• _WORK TASK_
Transcribe every record below word for word.

[Object change descriptions]
**********
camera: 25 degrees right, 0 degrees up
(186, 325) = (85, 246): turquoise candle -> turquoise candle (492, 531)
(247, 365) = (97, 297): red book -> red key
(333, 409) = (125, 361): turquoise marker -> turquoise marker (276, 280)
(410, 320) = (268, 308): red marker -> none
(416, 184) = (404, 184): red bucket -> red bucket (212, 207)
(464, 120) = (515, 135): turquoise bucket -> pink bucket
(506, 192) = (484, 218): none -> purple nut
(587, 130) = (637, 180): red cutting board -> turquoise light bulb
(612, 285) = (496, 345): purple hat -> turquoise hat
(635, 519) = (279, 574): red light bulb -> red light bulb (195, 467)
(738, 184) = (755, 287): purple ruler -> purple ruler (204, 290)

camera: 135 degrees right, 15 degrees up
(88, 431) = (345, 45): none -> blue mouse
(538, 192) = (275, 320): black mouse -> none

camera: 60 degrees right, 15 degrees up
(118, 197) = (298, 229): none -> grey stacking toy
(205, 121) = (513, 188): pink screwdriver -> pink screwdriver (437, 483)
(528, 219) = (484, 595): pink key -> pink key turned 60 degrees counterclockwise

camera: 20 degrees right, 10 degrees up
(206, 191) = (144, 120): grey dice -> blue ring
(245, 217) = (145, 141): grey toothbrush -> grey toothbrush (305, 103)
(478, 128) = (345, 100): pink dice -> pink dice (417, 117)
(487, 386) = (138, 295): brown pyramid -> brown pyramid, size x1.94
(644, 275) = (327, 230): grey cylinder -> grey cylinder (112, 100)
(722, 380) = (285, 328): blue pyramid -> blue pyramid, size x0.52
**********
• _EXERCISE SOLUTION_
camera: 25 degrees right, 0 degrees up
(186, 325) = (85, 246): turquoise candle -> turquoise candle (492, 531)
(247, 365) = (97, 297): red book -> red key
(333, 409) = (125, 361): turquoise marker -> turquoise marker (276, 280)
(410, 320) = (268, 308): red marker -> none
(416, 184) = (404, 184): red bucket -> red bucket (212, 207)
(464, 120) = (515, 135): turquoise bucket -> pink bucket
(506, 192) = (484, 218): none -> purple nut
(587, 130) = (637, 180): red cutting board -> turquoise light bulb
(612, 285) = (496, 345): purple hat -> turquoise hat
(635, 519) = (279, 574): red light bulb -> red light bulb (195, 467)
(738, 184) = (755, 287): purple ruler -> purple ruler (204, 290)

camera: 135 degrees right, 15 degrees up
(88, 431) = (345, 45): none -> blue mouse
(538, 192) = (275, 320): black mouse -> none

camera: 60 degrees right, 15 degrees up
(118, 197) = (298, 229): none -> grey stacking toy
(205, 121) = (513, 188): pink screwdriver -> pink screwdriver (437, 483)
(528, 219) = (484, 595): pink key -> pink key turned 60 degrees counterclockwise

camera: 20 degrees right, 10 degrees up
(206, 191) = (144, 120): grey dice -> blue ring
(245, 217) = (145, 141): grey toothbrush -> grey toothbrush (305, 103)
(478, 128) = (345, 100): pink dice -> pink dice (417, 117)
(487, 386) = (138, 295): brown pyramid -> brown pyramid, size x1.94
(644, 275) = (327, 230): grey cylinder -> grey cylinder (112, 100)
(722, 380) = (285, 328): blue pyramid -> blue pyramid, size x0.52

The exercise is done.